**YOUR ASSIGNMENT:** State how many lines in the entries below hold the word "DGND", with nothing besides the number.

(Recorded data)
☆ ☆ ☆ ☆

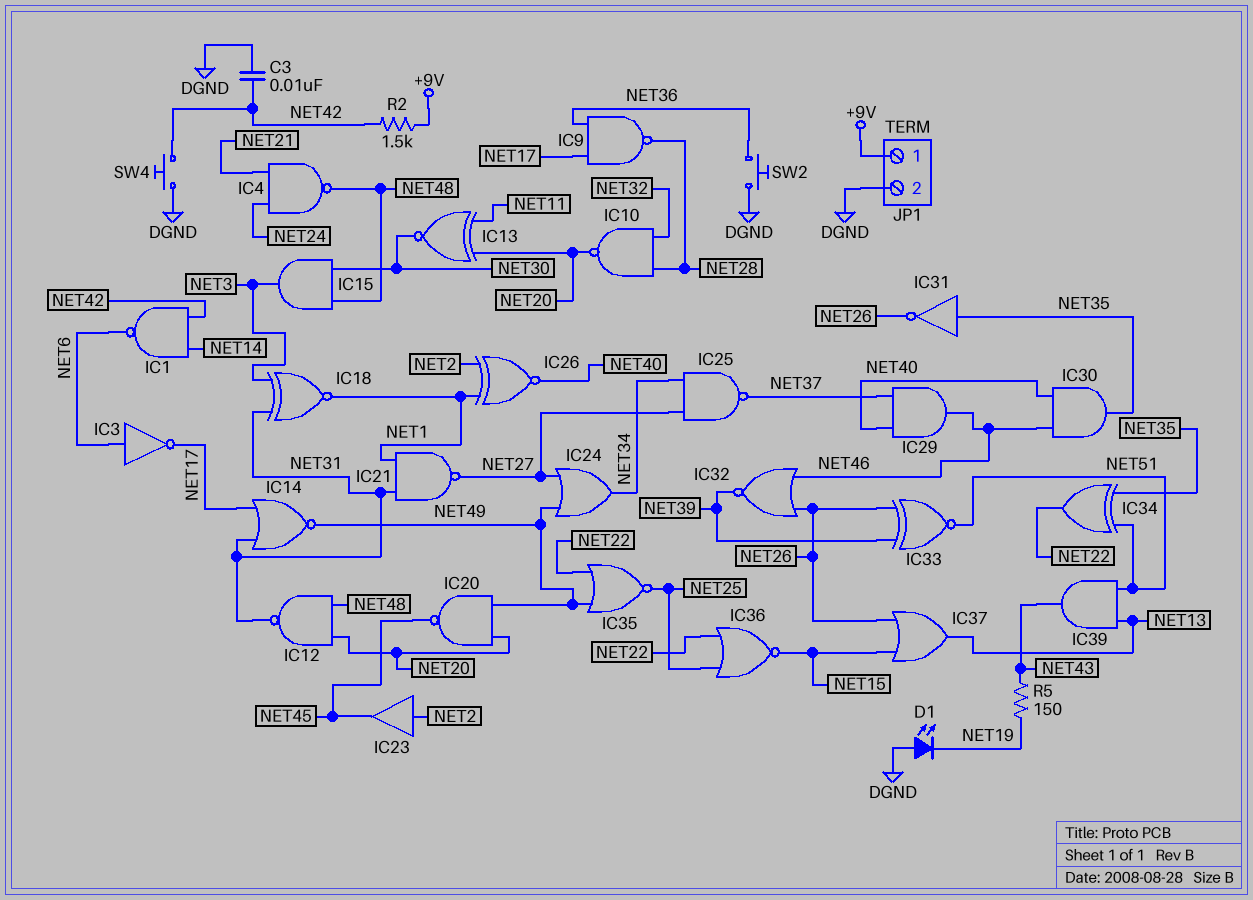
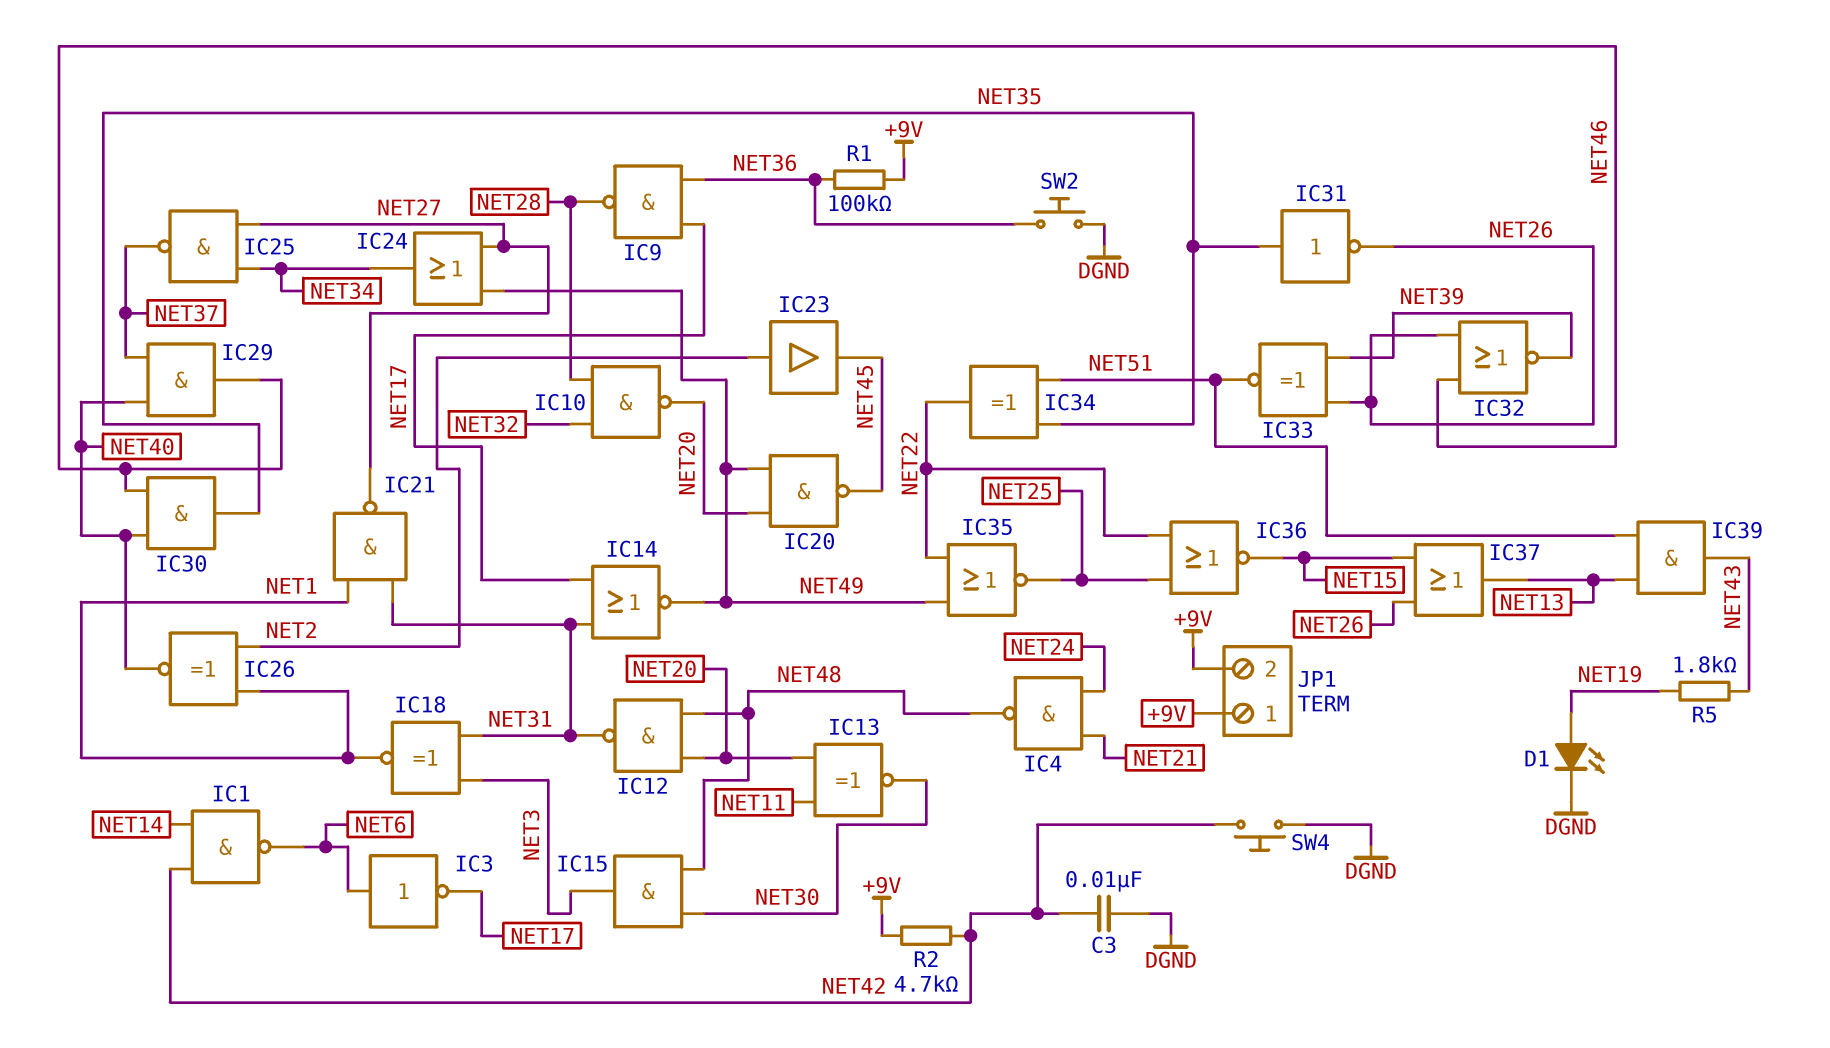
D1: LED (A DGND, K NET19) -> LED (A NET19, K DGND)
JP1 pin 2: DGND -> +9V
R1: none -> 100k (+9V, NET36)
R2: 1.5k (+9V, NET42) -> 4.7k (+9V, NET42)
R5: 150 (NET19, NET43) -> 1.8k (NET19, NET43)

☆ ☆ ☆ ☆

**RESULT BELOW:** 2